● Task objective:
Repeat every record below exactly, omitting any pictures.
######
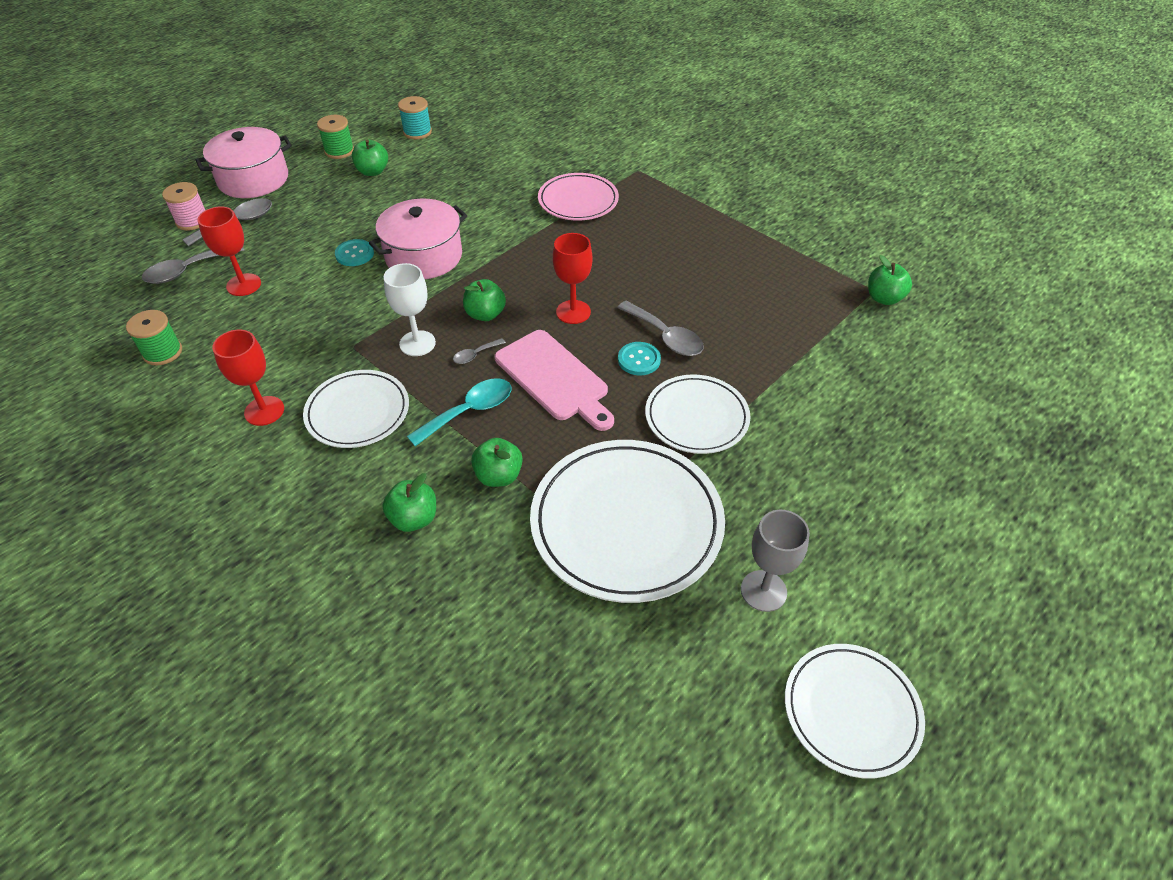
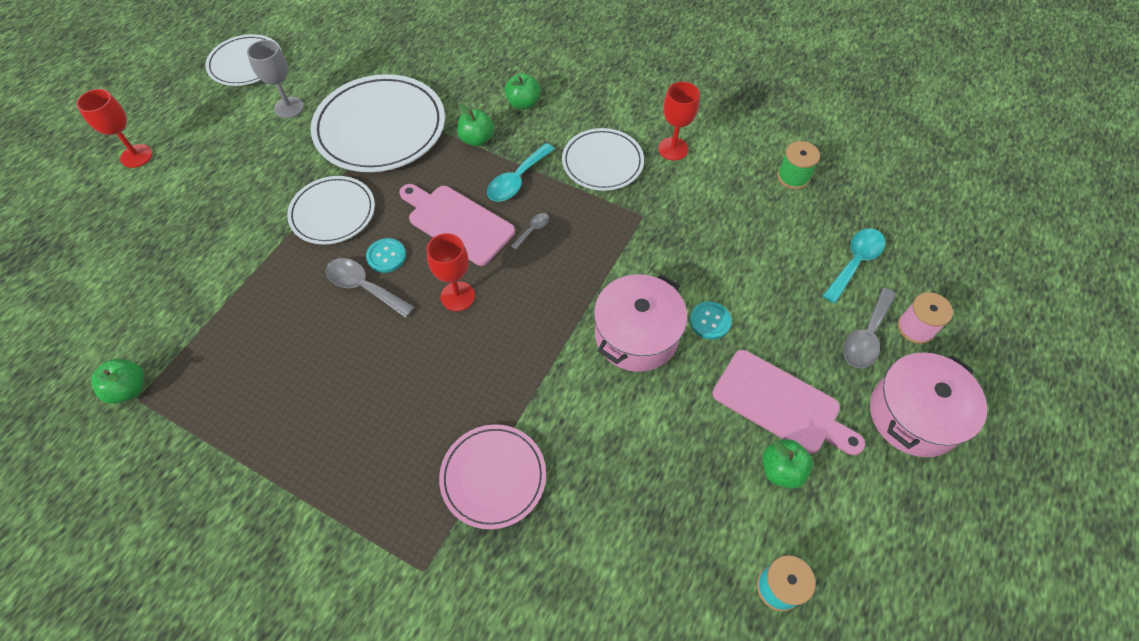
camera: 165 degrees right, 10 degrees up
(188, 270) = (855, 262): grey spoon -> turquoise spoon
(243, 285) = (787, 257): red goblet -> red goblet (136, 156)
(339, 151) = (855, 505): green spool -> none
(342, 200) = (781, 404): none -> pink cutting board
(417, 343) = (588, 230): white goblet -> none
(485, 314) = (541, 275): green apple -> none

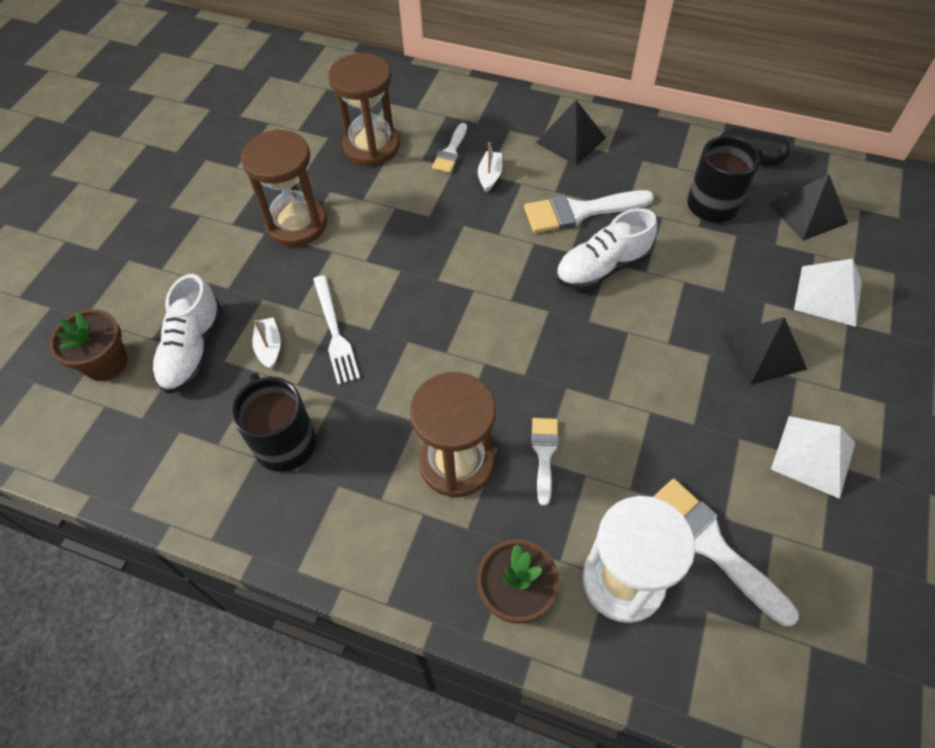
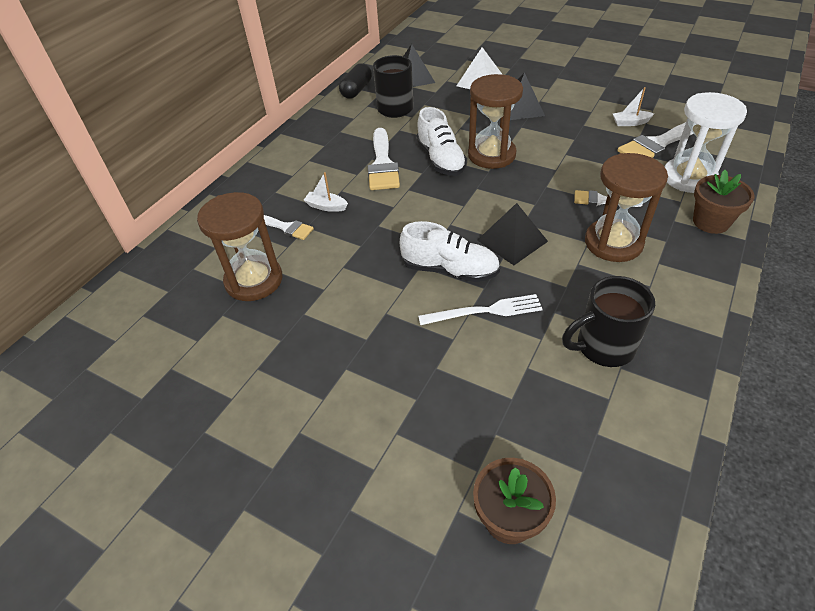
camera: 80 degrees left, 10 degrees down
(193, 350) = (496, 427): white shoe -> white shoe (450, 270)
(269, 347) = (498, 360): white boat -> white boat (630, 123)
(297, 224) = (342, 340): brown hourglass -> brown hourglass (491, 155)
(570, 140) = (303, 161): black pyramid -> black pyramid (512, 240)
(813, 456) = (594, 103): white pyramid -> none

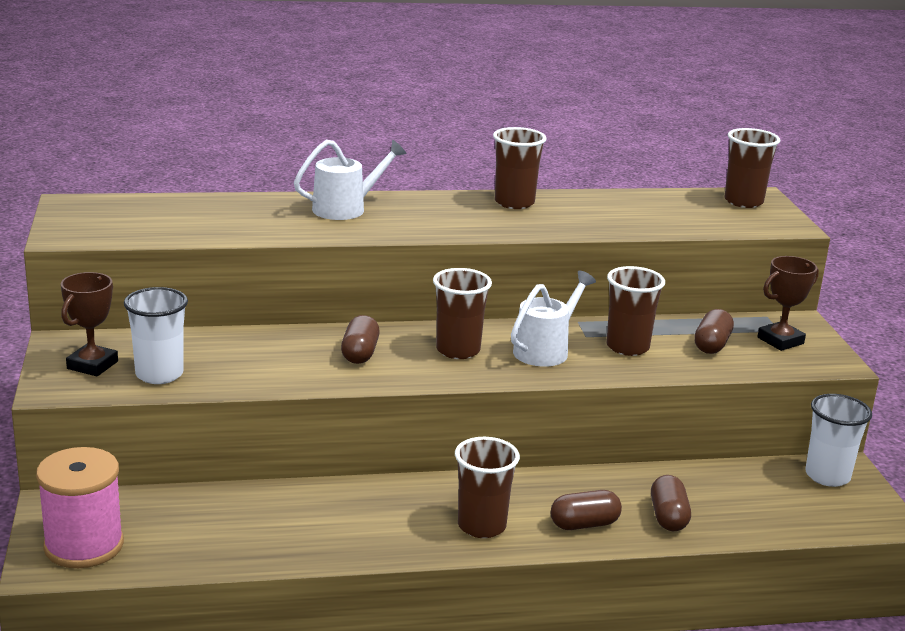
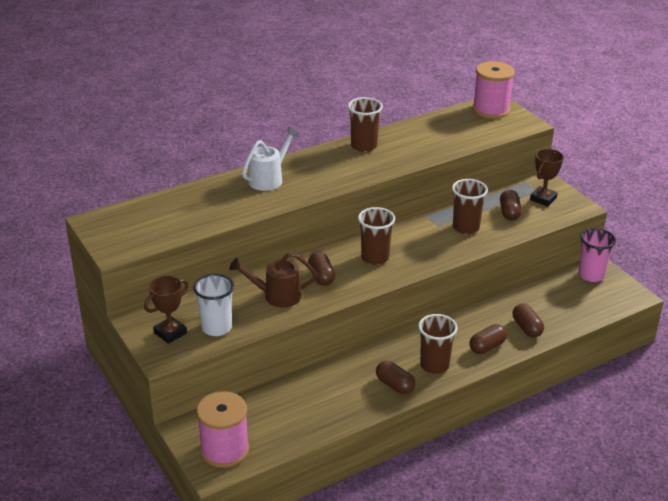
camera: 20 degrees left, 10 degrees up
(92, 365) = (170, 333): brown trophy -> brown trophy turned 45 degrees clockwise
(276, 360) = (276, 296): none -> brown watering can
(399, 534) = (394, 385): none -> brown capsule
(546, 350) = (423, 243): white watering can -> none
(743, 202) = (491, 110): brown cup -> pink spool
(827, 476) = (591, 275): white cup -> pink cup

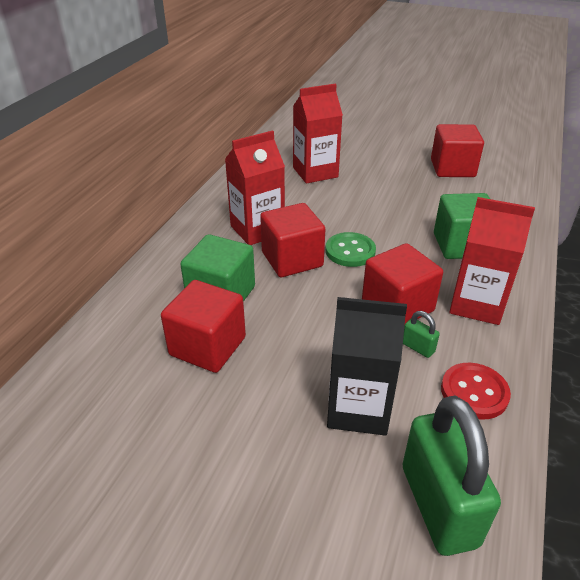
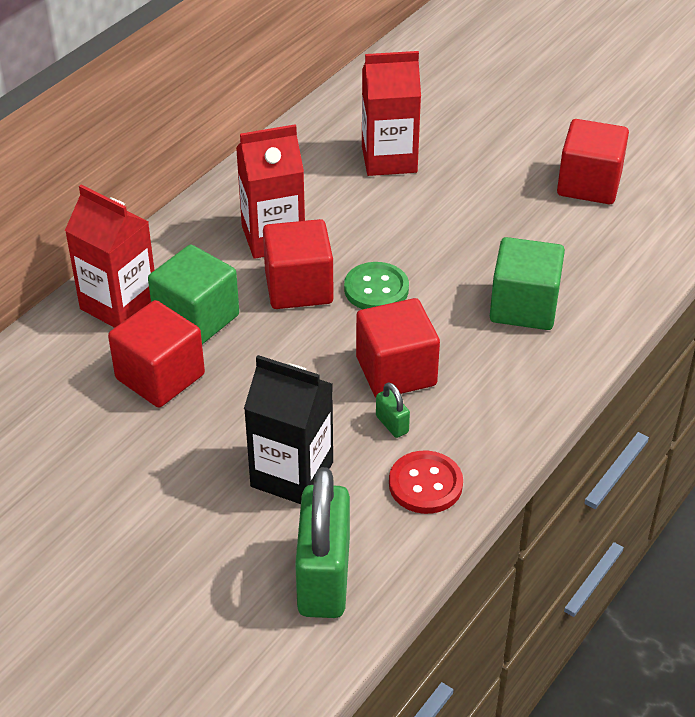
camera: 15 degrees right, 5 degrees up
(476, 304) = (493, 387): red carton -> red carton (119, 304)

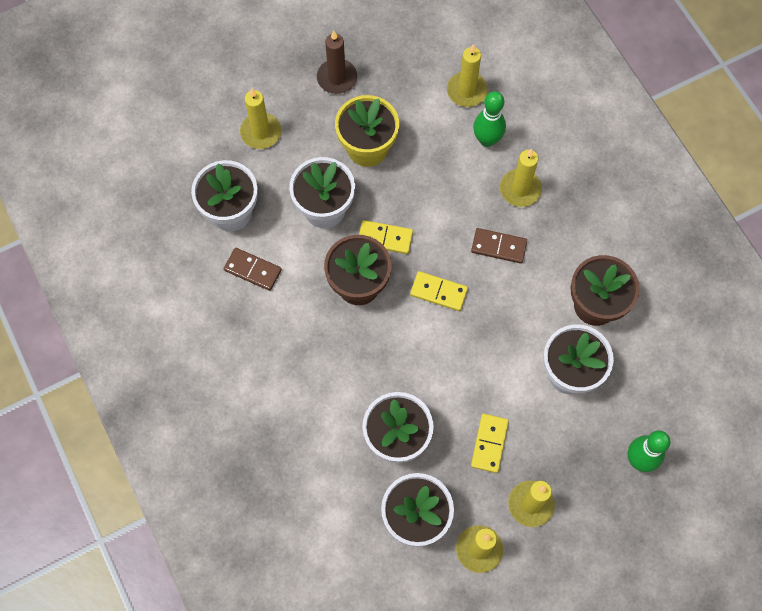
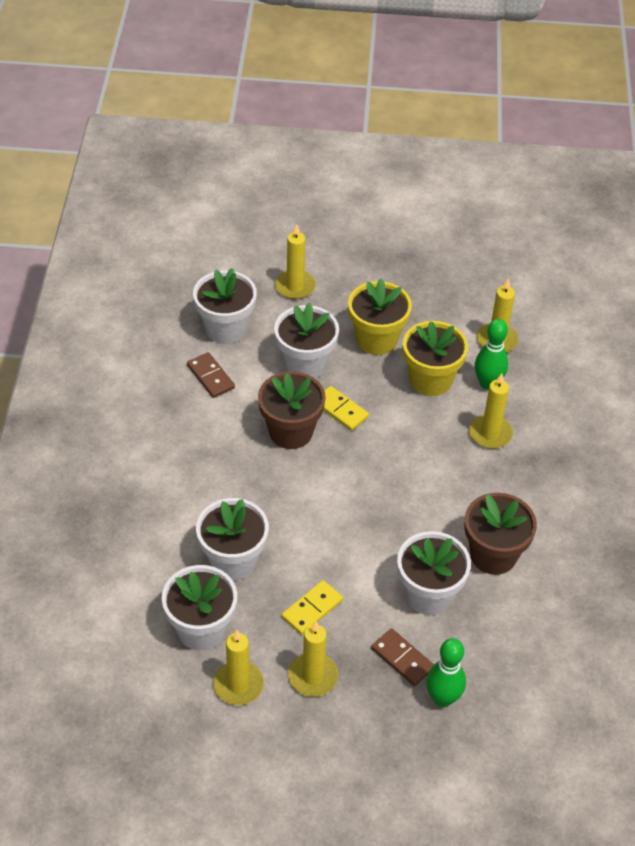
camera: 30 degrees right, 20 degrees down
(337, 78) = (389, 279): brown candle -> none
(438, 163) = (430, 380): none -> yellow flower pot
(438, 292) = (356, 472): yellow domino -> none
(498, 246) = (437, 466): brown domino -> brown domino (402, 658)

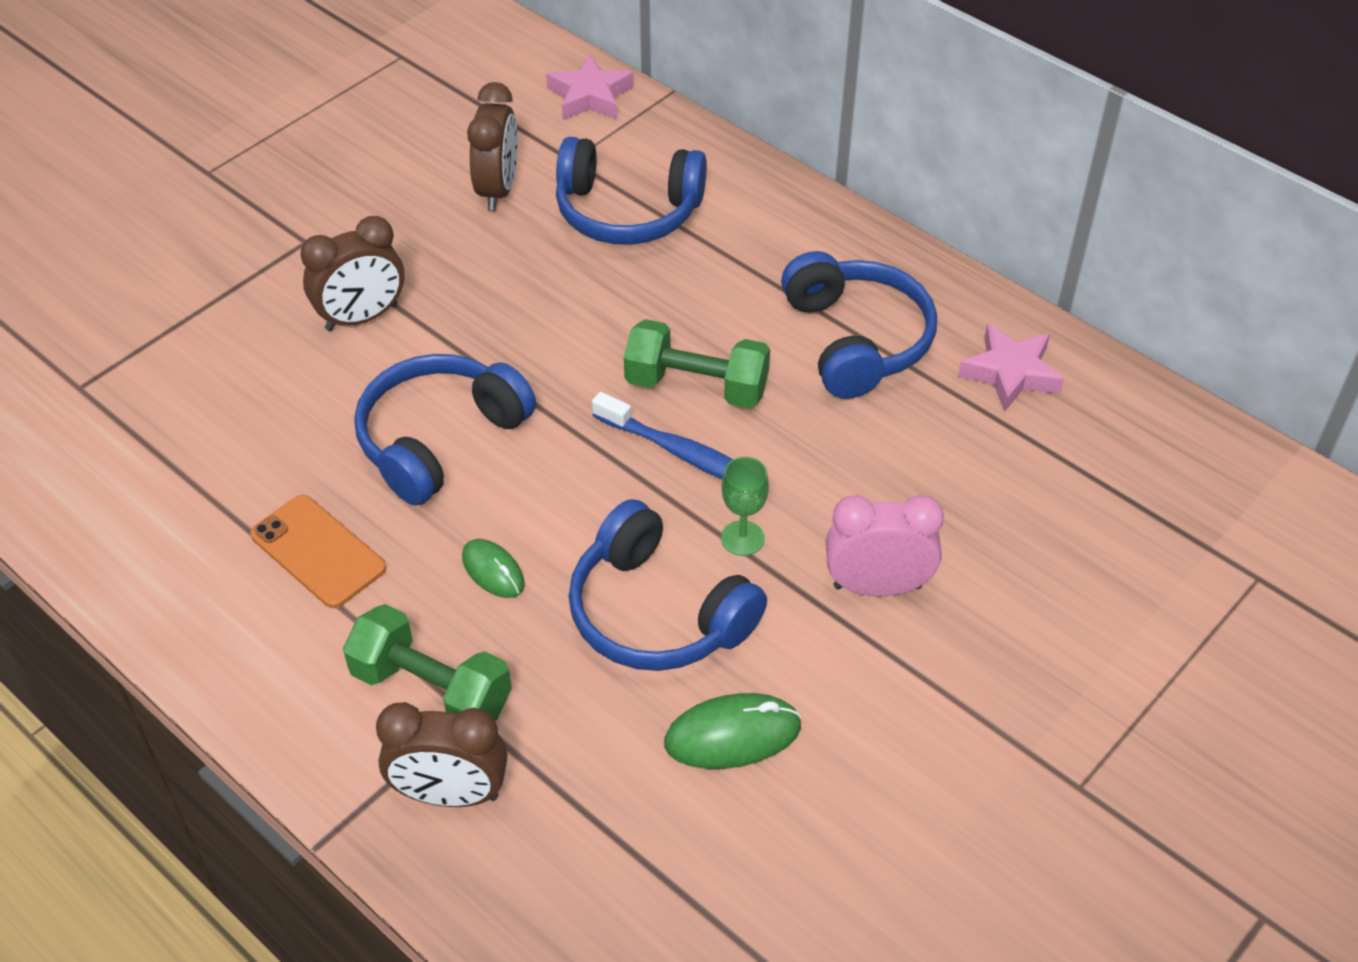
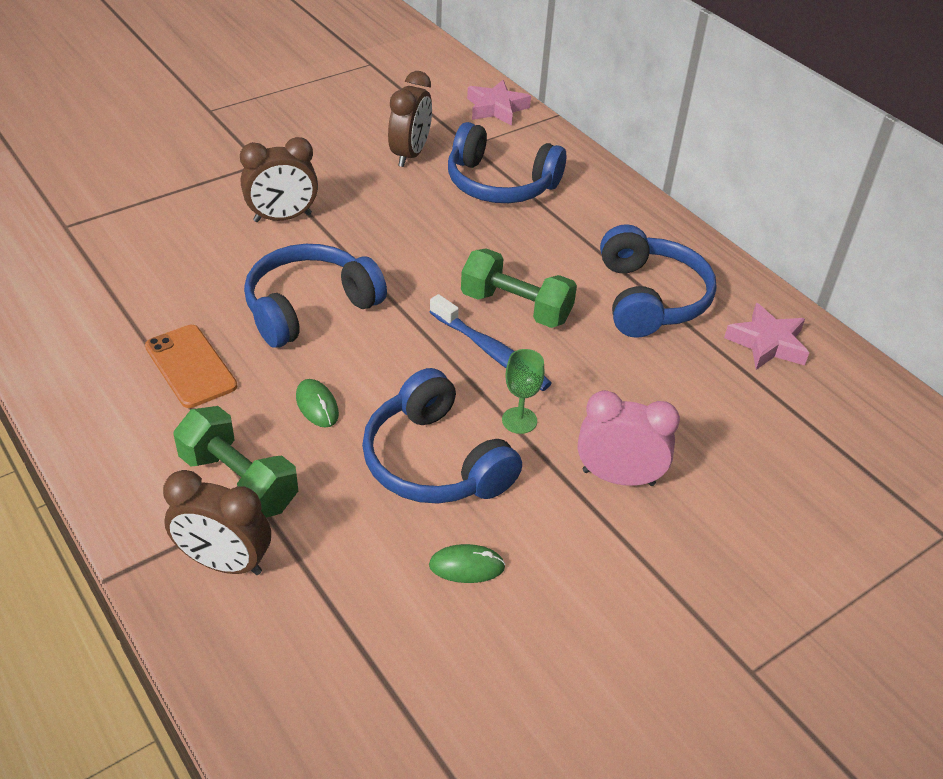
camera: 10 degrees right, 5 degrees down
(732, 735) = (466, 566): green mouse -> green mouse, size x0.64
######
● Answer to the problem:
camera: 165 degrees right, 10 degrees up
(188, 270) = (855, 262): grey spoon -> turquoise spoon
(243, 285) = (787, 257): red goblet -> red goblet (136, 156)
(339, 151) = (855, 505): green spool -> none
(342, 200) = (781, 404): none -> pink cutting board
(417, 343) = (588, 230): white goblet -> none
(485, 314) = (541, 275): green apple -> none

camera: 80 degrees left, 10 degrees down
(193, 350) = (496, 427): white shoe -> white shoe (450, 270)
(269, 347) = (498, 360): white boat -> white boat (630, 123)
(297, 224) = (342, 340): brown hourglass -> brown hourglass (491, 155)
(570, 140) = (303, 161): black pyramid -> black pyramid (512, 240)
(813, 456) = (594, 103): white pyramid -> none

camera: 20 degrees left, 10 degrees up
(92, 365) = (170, 333): brown trophy -> brown trophy turned 45 degrees clockwise
(276, 360) = (276, 296): none -> brown watering can
(399, 534) = (394, 385): none -> brown capsule
(546, 350) = (423, 243): white watering can -> none
(743, 202) = (491, 110): brown cup -> pink spool
(827, 476) = (591, 275): white cup -> pink cup

camera: 15 degrees right, 5 degrees up
(476, 304) = (493, 387): red carton -> red carton (119, 304)

camera: 30 degrees right, 20 degrees down
(337, 78) = (389, 279): brown candle -> none
(438, 163) = (430, 380): none -> yellow flower pot
(438, 292) = (356, 472): yellow domino -> none
(498, 246) = (437, 466): brown domino -> brown domino (402, 658)

camera: 10 degrees right, 5 degrees down
(732, 735) = (466, 566): green mouse -> green mouse, size x0.64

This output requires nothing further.